* [Data for this task]:
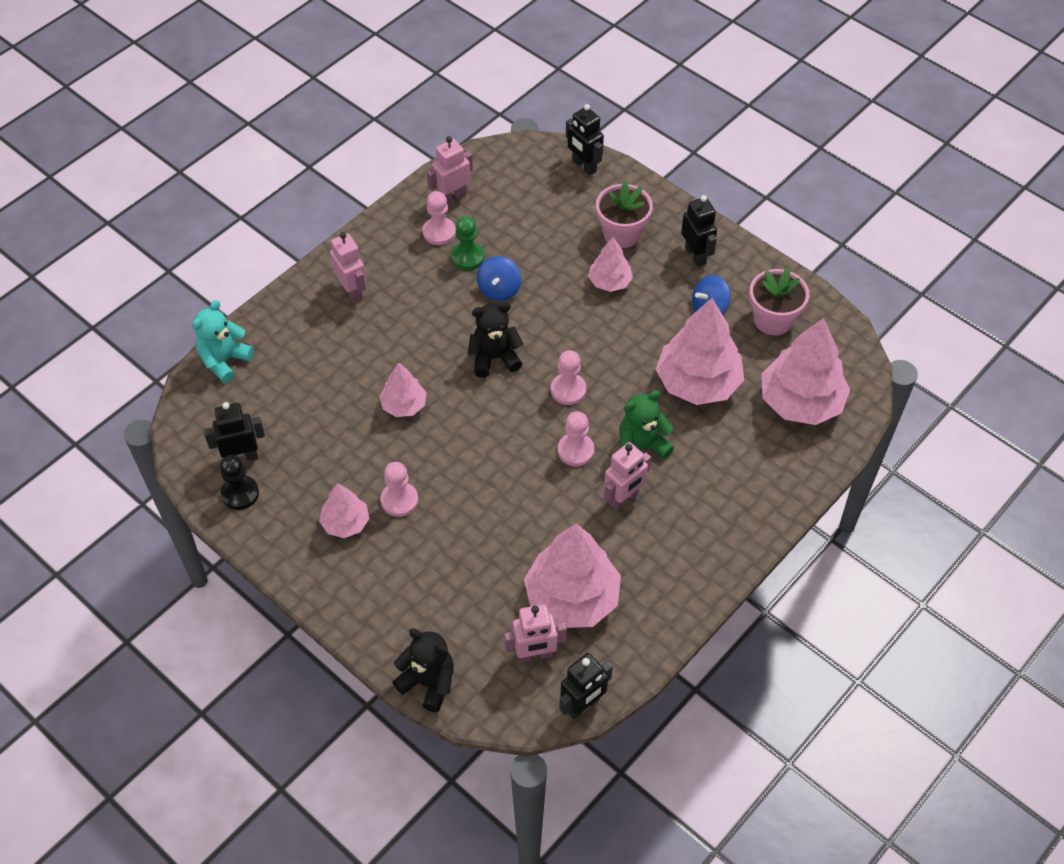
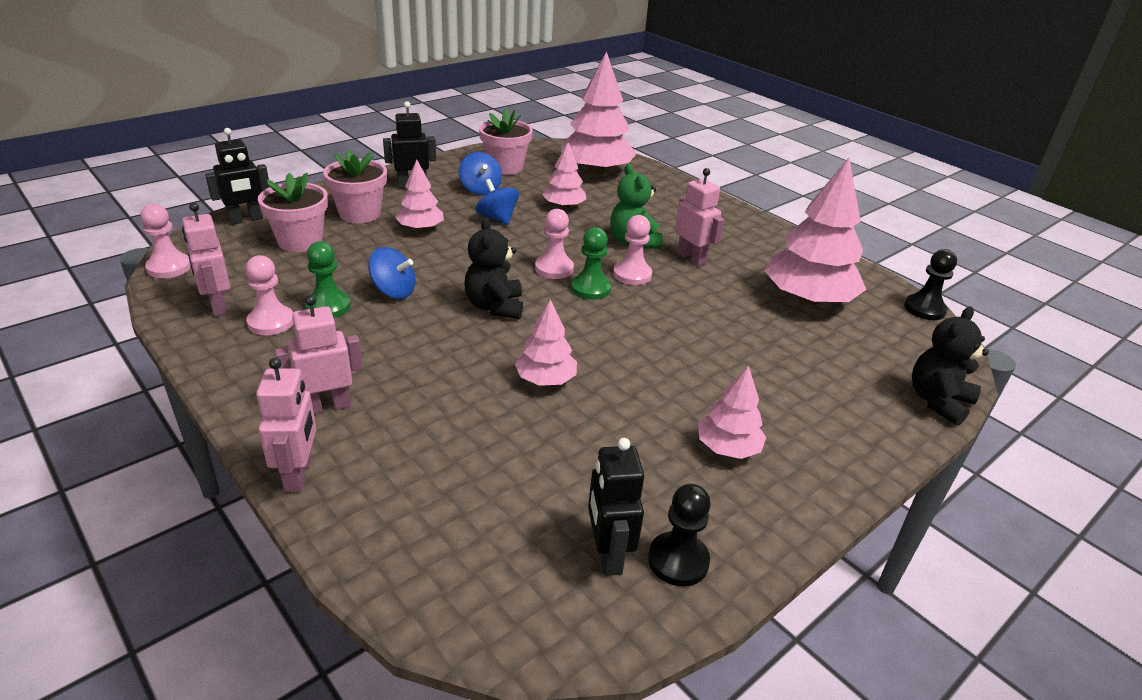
camera: 85 degrees left, 20 degrees down
turquoise teddy bear [192,300,254,383] -> none
pink pawn [381,462,418,517] -> pink pawn moved to [140,204,191,278]
pink robot [504,604,567,663] -> pink robot moved to [256,358,316,492]
black robot [559,653,613,719] -> black pawn [904,249,957,320]
pink tree [656,298,744,405] -> pink tree [542,142,587,209], size x0.53
none -> pink flower pot [258,173,328,252]
none -> blue spinning top [476,179,519,225]
none -> green pawn [571,227,611,300]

* [The problem]:
With images left out, the data must be transcribed exactly.

* [Response to this exercise]:
camera: 85 degrees left, 20 degrees down
turquoise teddy bear [192,300,254,383] -> none
pink pawn [381,462,418,517] -> pink pawn moved to [140,204,191,278]
pink robot [504,604,567,663] -> pink robot moved to [256,358,316,492]
black robot [559,653,613,719] -> black pawn [904,249,957,320]
pink tree [656,298,744,405] -> pink tree [542,142,587,209], size x0.53
none -> pink flower pot [258,173,328,252]
none -> blue spinning top [476,179,519,225]
none -> green pawn [571,227,611,300]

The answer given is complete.